■ Required work ■
Exactly as written, transcribe each record below.

[Entries taken from a collection]

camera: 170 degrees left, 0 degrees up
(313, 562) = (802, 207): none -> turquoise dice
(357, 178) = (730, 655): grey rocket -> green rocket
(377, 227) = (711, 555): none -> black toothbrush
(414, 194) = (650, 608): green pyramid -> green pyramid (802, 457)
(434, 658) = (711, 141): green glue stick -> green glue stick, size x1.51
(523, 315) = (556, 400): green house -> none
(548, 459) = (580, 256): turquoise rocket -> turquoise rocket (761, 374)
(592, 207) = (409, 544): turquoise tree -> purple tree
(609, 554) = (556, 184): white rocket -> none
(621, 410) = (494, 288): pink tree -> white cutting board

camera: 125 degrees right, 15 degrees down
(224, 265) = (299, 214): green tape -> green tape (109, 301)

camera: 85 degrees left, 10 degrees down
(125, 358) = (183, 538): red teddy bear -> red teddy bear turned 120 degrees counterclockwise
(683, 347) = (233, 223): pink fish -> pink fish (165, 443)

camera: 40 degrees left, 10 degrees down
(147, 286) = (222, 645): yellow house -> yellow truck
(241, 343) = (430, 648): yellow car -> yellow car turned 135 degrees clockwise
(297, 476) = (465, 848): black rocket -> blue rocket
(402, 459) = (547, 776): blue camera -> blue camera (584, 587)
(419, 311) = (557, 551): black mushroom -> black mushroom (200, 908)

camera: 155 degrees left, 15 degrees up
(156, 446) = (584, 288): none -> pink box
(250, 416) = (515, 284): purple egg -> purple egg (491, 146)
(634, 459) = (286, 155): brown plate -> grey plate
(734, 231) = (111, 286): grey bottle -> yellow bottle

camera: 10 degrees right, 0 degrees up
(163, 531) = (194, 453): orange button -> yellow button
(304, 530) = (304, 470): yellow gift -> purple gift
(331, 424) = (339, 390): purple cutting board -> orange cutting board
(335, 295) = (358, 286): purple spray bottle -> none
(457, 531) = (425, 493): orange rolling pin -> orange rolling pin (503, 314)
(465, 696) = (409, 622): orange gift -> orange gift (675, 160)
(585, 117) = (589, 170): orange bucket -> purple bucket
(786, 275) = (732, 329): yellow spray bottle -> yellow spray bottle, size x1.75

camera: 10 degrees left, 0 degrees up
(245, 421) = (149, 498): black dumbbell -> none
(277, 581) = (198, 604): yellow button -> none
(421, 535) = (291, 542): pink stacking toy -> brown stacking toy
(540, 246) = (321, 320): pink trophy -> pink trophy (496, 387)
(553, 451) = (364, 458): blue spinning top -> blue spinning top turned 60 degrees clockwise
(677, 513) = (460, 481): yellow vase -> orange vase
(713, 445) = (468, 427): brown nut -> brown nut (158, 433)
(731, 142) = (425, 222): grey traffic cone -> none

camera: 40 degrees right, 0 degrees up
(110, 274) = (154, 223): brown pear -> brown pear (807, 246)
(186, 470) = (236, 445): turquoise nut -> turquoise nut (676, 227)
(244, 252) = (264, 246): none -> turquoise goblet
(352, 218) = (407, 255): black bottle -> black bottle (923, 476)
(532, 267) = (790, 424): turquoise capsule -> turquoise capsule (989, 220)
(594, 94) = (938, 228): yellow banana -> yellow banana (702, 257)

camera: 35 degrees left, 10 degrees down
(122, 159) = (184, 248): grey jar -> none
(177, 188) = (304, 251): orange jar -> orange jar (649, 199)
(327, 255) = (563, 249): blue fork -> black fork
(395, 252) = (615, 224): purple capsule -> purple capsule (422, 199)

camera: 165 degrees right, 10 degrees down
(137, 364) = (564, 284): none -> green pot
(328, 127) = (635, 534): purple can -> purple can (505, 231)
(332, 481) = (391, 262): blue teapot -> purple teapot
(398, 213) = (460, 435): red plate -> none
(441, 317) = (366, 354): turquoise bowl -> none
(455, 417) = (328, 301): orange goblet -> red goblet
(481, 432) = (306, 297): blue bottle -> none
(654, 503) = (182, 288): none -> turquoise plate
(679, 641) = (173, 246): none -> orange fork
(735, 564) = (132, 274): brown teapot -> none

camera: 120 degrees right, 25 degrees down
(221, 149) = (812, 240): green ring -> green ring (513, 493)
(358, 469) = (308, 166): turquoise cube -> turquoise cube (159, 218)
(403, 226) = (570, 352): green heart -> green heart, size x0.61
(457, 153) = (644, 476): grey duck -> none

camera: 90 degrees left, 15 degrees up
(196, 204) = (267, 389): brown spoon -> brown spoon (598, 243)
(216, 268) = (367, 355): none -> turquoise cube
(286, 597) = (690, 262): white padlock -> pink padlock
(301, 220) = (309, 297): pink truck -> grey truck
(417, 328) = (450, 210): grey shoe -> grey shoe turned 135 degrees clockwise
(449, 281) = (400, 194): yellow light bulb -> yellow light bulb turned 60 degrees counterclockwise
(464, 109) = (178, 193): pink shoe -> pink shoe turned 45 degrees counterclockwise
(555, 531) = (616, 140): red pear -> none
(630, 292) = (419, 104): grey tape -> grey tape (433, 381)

■ Problem solution ■
camera: 170 degrees left, 0 degrees up
(313, 562) = (802, 207): none -> turquoise dice
(357, 178) = (730, 655): grey rocket -> green rocket
(377, 227) = (711, 555): none -> black toothbrush
(414, 194) = (650, 608): green pyramid -> green pyramid (802, 457)
(434, 658) = (711, 141): green glue stick -> green glue stick, size x1.51
(523, 315) = (556, 400): green house -> none
(548, 459) = (580, 256): turquoise rocket -> turquoise rocket (761, 374)
(592, 207) = (409, 544): turquoise tree -> purple tree
(609, 554) = (556, 184): white rocket -> none
(621, 410) = (494, 288): pink tree -> white cutting board

camera: 125 degrees right, 15 degrees down
(224, 265) = (299, 214): green tape -> green tape (109, 301)

camera: 85 degrees left, 10 degrees down
(125, 358) = (183, 538): red teddy bear -> red teddy bear turned 120 degrees counterclockwise
(683, 347) = (233, 223): pink fish -> pink fish (165, 443)

camera: 40 degrees left, 10 degrees down
(147, 286) = (222, 645): yellow house -> yellow truck
(241, 343) = (430, 648): yellow car -> yellow car turned 135 degrees clockwise
(297, 476) = (465, 848): black rocket -> blue rocket
(402, 459) = (547, 776): blue camera -> blue camera (584, 587)
(419, 311) = (557, 551): black mushroom -> black mushroom (200, 908)

camera: 155 degrees left, 15 degrees up
(156, 446) = (584, 288): none -> pink box
(250, 416) = (515, 284): purple egg -> purple egg (491, 146)
(634, 459) = (286, 155): brown plate -> grey plate
(734, 231) = (111, 286): grey bottle -> yellow bottle

camera: 10 degrees right, 0 degrees up
(163, 531) = (194, 453): orange button -> yellow button
(304, 530) = (304, 470): yellow gift -> purple gift
(331, 424) = (339, 390): purple cutting board -> orange cutting board
(335, 295) = (358, 286): purple spray bottle -> none
(457, 531) = (425, 493): orange rolling pin -> orange rolling pin (503, 314)
(465, 696) = (409, 622): orange gift -> orange gift (675, 160)
(585, 117) = (589, 170): orange bucket -> purple bucket
(786, 275) = (732, 329): yellow spray bottle -> yellow spray bottle, size x1.75

camera: 10 degrees left, 0 degrees up
(245, 421) = (149, 498): black dumbbell -> none
(277, 581) = (198, 604): yellow button -> none
(421, 535) = (291, 542): pink stacking toy -> brown stacking toy
(540, 246) = (321, 320): pink trophy -> pink trophy (496, 387)
(553, 451) = (364, 458): blue spinning top -> blue spinning top turned 60 degrees clockwise
(677, 513) = (460, 481): yellow vase -> orange vase
(713, 445) = (468, 427): brown nut -> brown nut (158, 433)
(731, 142) = (425, 222): grey traffic cone -> none

camera: 40 degrees right, 0 degrees up
(110, 274) = (154, 223): brown pear -> brown pear (807, 246)
(186, 470) = (236, 445): turquoise nut -> turquoise nut (676, 227)
(244, 252) = (264, 246): none -> turquoise goblet
(352, 218) = (407, 255): black bottle -> black bottle (923, 476)
(532, 267) = (790, 424): turquoise capsule -> turquoise capsule (989, 220)
(594, 94) = (938, 228): yellow banana -> yellow banana (702, 257)

camera: 35 degrees left, 10 degrees down
(122, 159) = (184, 248): grey jar -> none
(177, 188) = (304, 251): orange jar -> orange jar (649, 199)
(327, 255) = (563, 249): blue fork -> black fork
(395, 252) = (615, 224): purple capsule -> purple capsule (422, 199)

camera: 165 degrees right, 10 degrees down
(137, 364) = (564, 284): none -> green pot
(328, 127) = (635, 534): purple can -> purple can (505, 231)
(332, 481) = (391, 262): blue teapot -> purple teapot
(398, 213) = (460, 435): red plate -> none
(441, 317) = (366, 354): turquoise bowl -> none
(455, 417) = (328, 301): orange goblet -> red goblet
(481, 432) = (306, 297): blue bottle -> none
(654, 503) = (182, 288): none -> turquoise plate
(679, 641) = (173, 246): none -> orange fork
(735, 564) = (132, 274): brown teapot -> none

camera: 120 degrees right, 25 degrees down
(221, 149) = (812, 240): green ring -> green ring (513, 493)
(358, 469) = (308, 166): turquoise cube -> turquoise cube (159, 218)
(403, 226) = (570, 352): green heart -> green heart, size x0.61
(457, 153) = (644, 476): grey duck -> none

camera: 90 degrees left, 15 degrees up
(196, 204) = (267, 389): brown spoon -> brown spoon (598, 243)
(216, 268) = (367, 355): none -> turquoise cube
(286, 597) = (690, 262): white padlock -> pink padlock
(301, 220) = (309, 297): pink truck -> grey truck
(417, 328) = (450, 210): grey shoe -> grey shoe turned 135 degrees clockwise
(449, 281) = (400, 194): yellow light bulb -> yellow light bulb turned 60 degrees counterclockwise
(464, 109) = (178, 193): pink shoe -> pink shoe turned 45 degrees counterclockwise
(555, 531) = (616, 140): red pear -> none
(630, 292) = (419, 104): grey tape -> grey tape (433, 381)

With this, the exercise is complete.